WHAT IS BEING ASKED:
Return exactly the span of lines in the following data that opens with the line containing "JP2 pin 3: -5V -> GND" and closes with the line containing "TP1: test point (MID) -> test point (-5V)". Include nothing else.

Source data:
==================================================

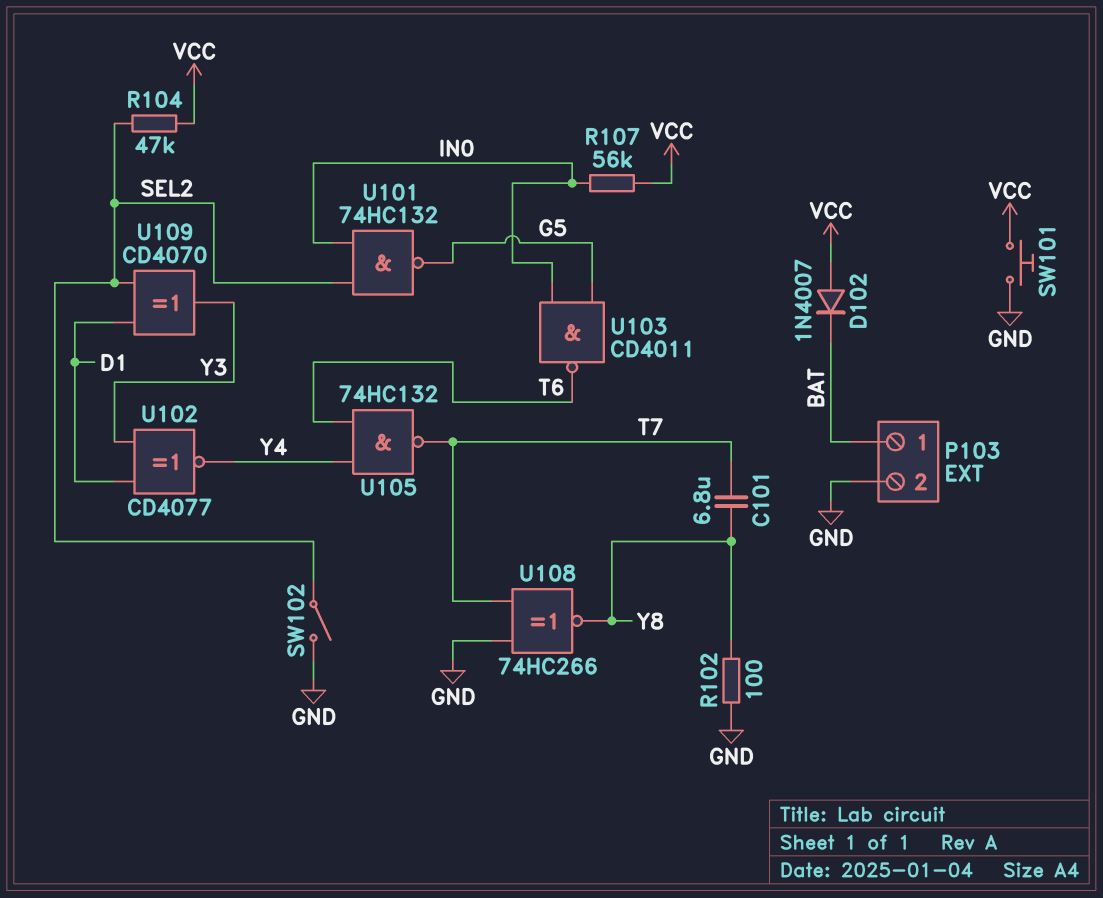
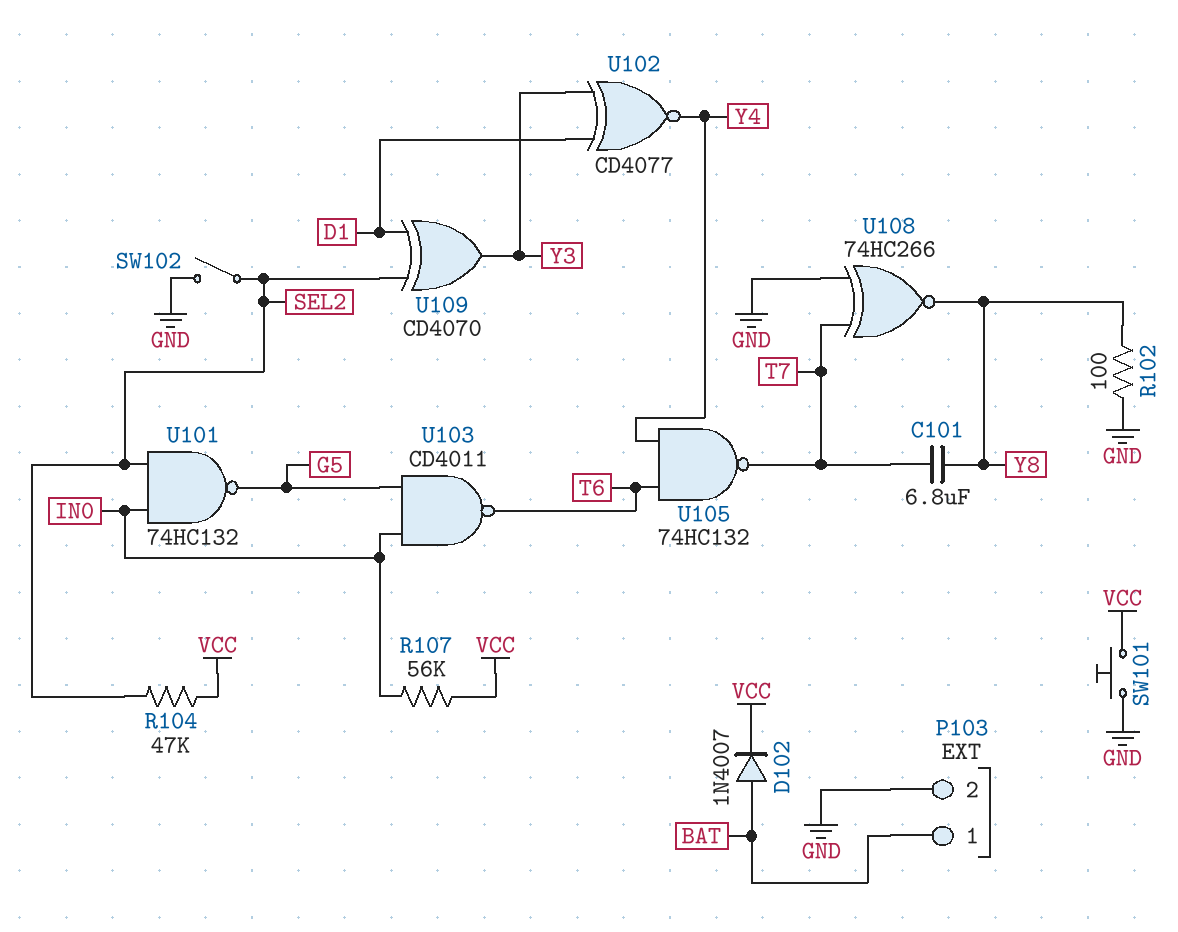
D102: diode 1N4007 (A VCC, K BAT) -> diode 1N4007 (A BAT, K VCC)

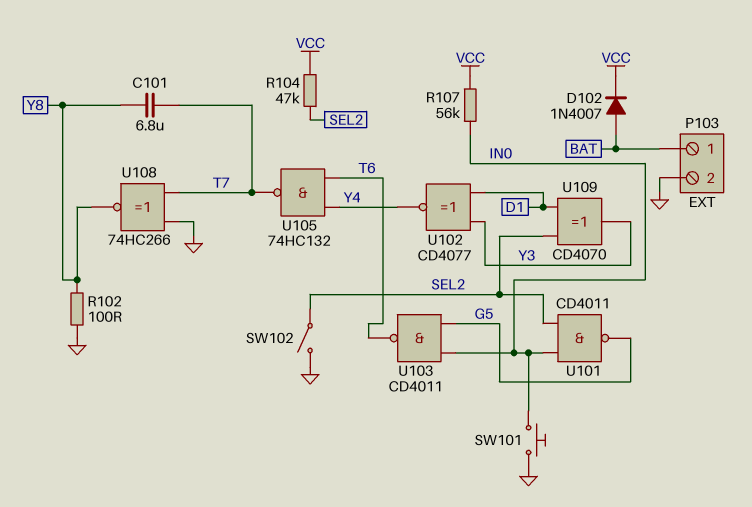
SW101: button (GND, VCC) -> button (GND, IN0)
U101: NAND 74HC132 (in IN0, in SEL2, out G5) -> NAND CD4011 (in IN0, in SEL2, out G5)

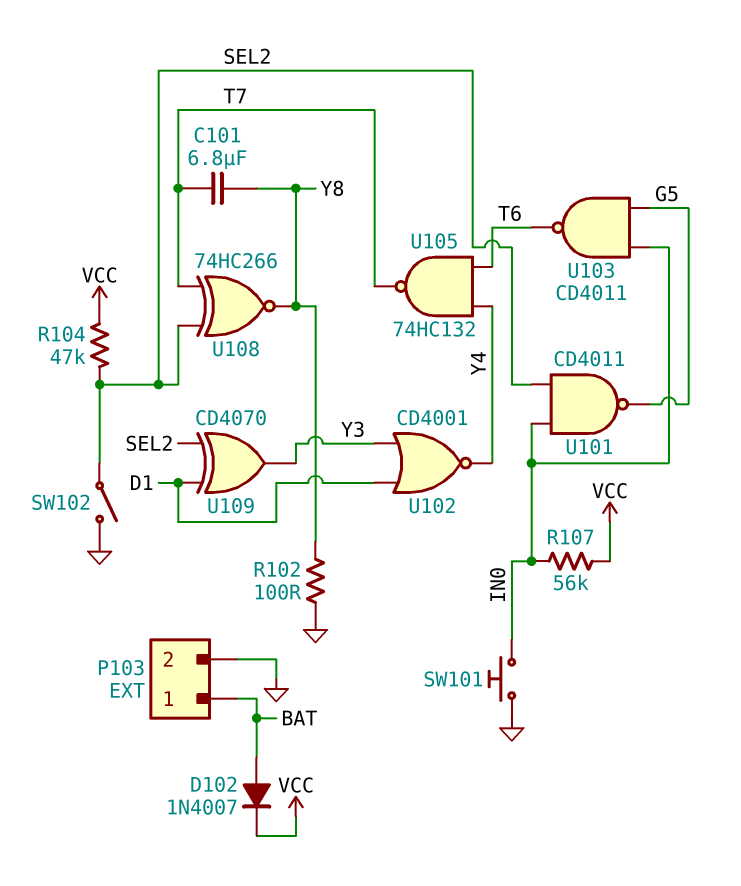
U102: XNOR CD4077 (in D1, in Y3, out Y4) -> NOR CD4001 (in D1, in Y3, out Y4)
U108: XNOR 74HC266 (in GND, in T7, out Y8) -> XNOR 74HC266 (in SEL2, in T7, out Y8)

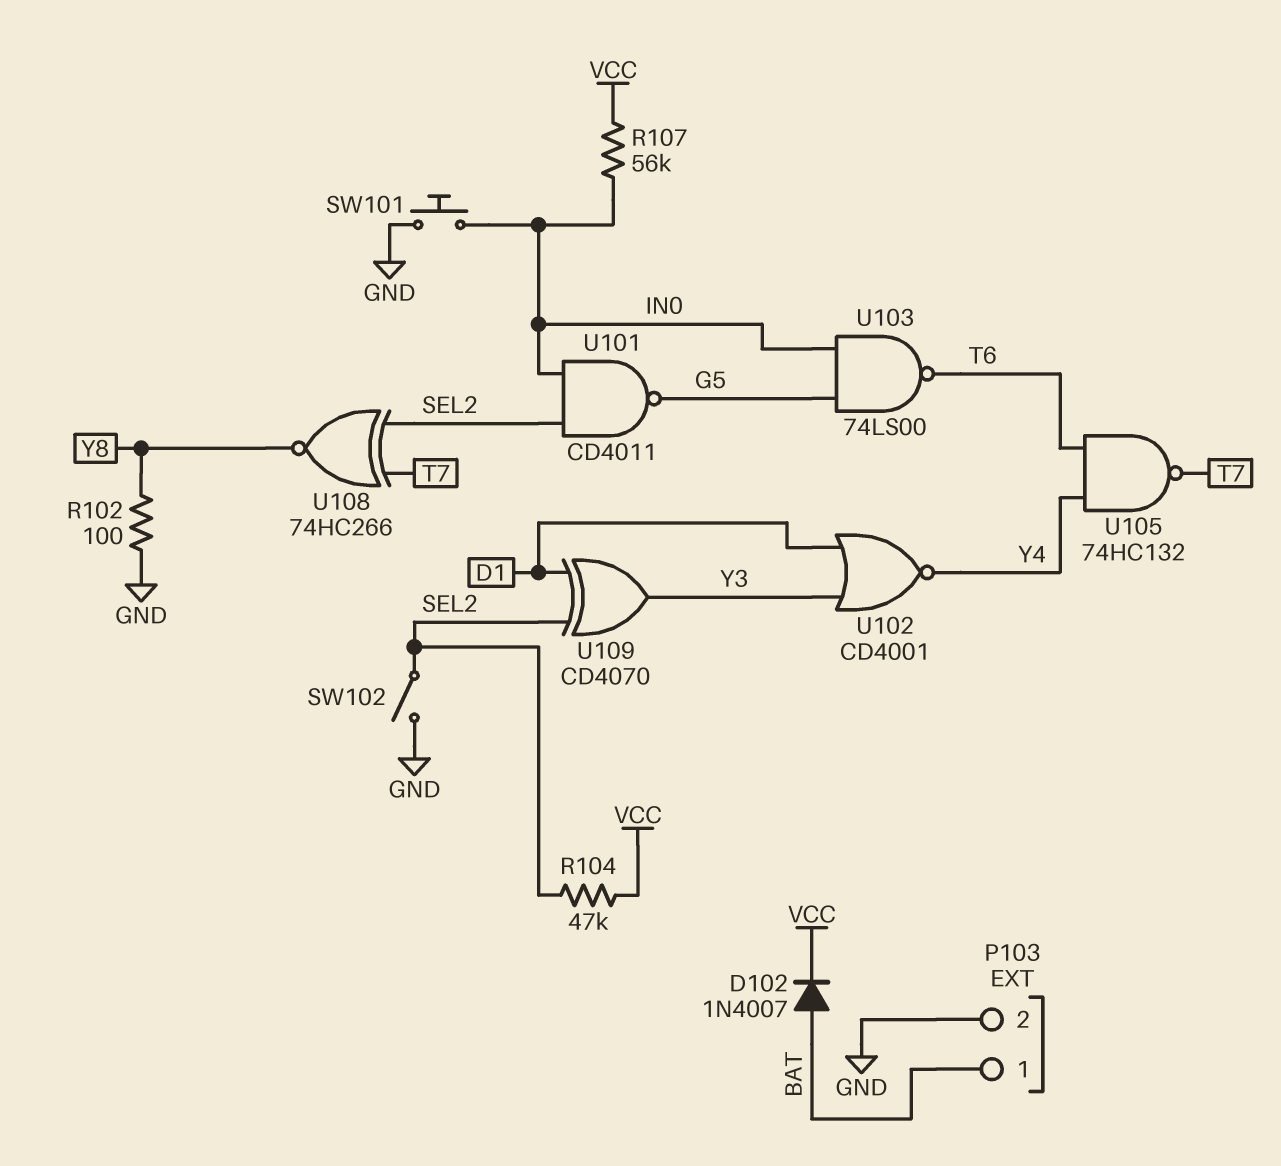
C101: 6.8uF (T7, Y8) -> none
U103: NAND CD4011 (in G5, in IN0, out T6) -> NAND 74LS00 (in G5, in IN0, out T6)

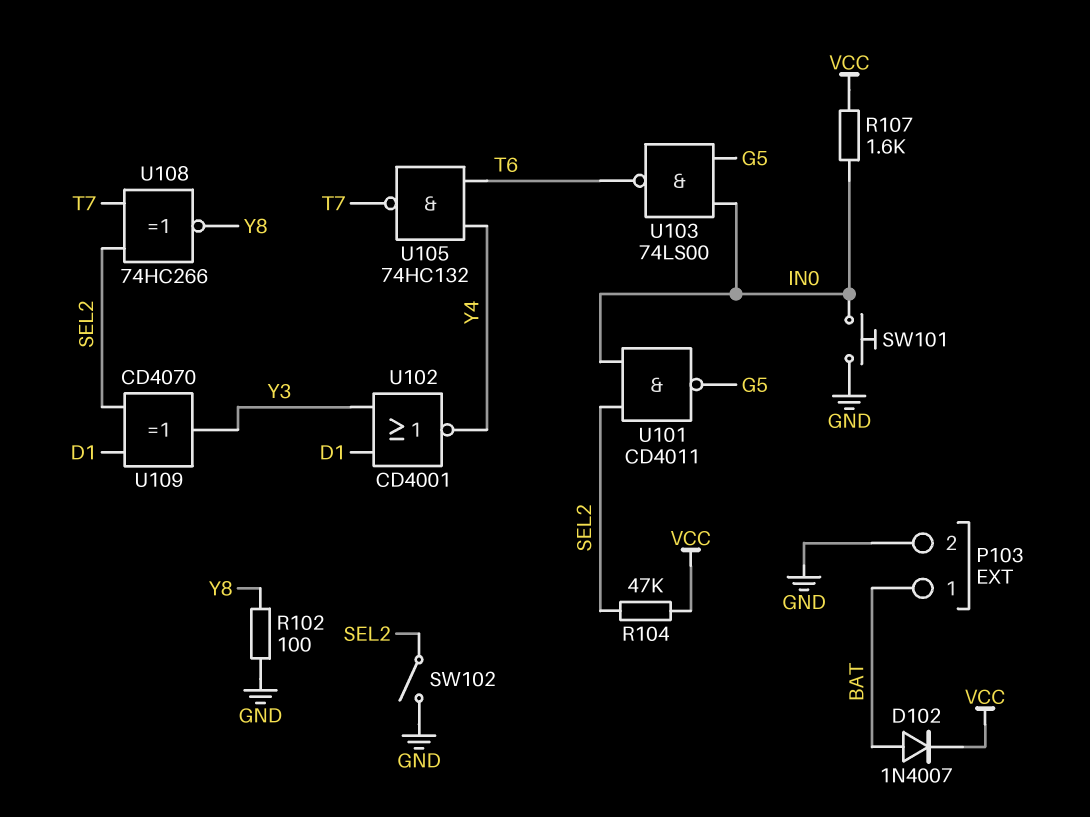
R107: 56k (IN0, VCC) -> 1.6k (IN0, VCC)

==================================================

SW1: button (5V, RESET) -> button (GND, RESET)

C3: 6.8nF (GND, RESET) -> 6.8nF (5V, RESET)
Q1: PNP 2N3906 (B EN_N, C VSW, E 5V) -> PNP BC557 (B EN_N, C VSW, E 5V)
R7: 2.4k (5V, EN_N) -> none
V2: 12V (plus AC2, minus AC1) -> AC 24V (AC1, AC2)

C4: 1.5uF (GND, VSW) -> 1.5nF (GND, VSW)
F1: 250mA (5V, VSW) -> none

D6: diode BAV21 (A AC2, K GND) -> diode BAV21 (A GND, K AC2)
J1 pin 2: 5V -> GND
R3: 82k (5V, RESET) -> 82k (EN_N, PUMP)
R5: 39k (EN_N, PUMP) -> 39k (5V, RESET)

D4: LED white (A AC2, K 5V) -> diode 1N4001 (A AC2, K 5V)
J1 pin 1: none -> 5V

==================================================

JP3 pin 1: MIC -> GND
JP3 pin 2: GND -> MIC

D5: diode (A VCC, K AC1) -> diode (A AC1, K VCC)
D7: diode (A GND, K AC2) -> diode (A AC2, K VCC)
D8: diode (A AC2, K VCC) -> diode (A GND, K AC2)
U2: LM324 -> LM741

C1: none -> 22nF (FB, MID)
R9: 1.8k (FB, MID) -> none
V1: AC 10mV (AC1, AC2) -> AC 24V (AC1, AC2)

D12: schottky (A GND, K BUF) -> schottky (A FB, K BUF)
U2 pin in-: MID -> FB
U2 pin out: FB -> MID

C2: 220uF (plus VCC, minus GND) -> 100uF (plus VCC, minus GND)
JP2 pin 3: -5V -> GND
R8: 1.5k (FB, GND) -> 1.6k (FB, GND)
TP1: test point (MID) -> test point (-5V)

==================================================

YOUR SOLUTION:
JP2 pin 3: -5V -> GND
R8: 1.5k (FB, GND) -> 1.6k (FB, GND)
TP1: test point (MID) -> test point (-5V)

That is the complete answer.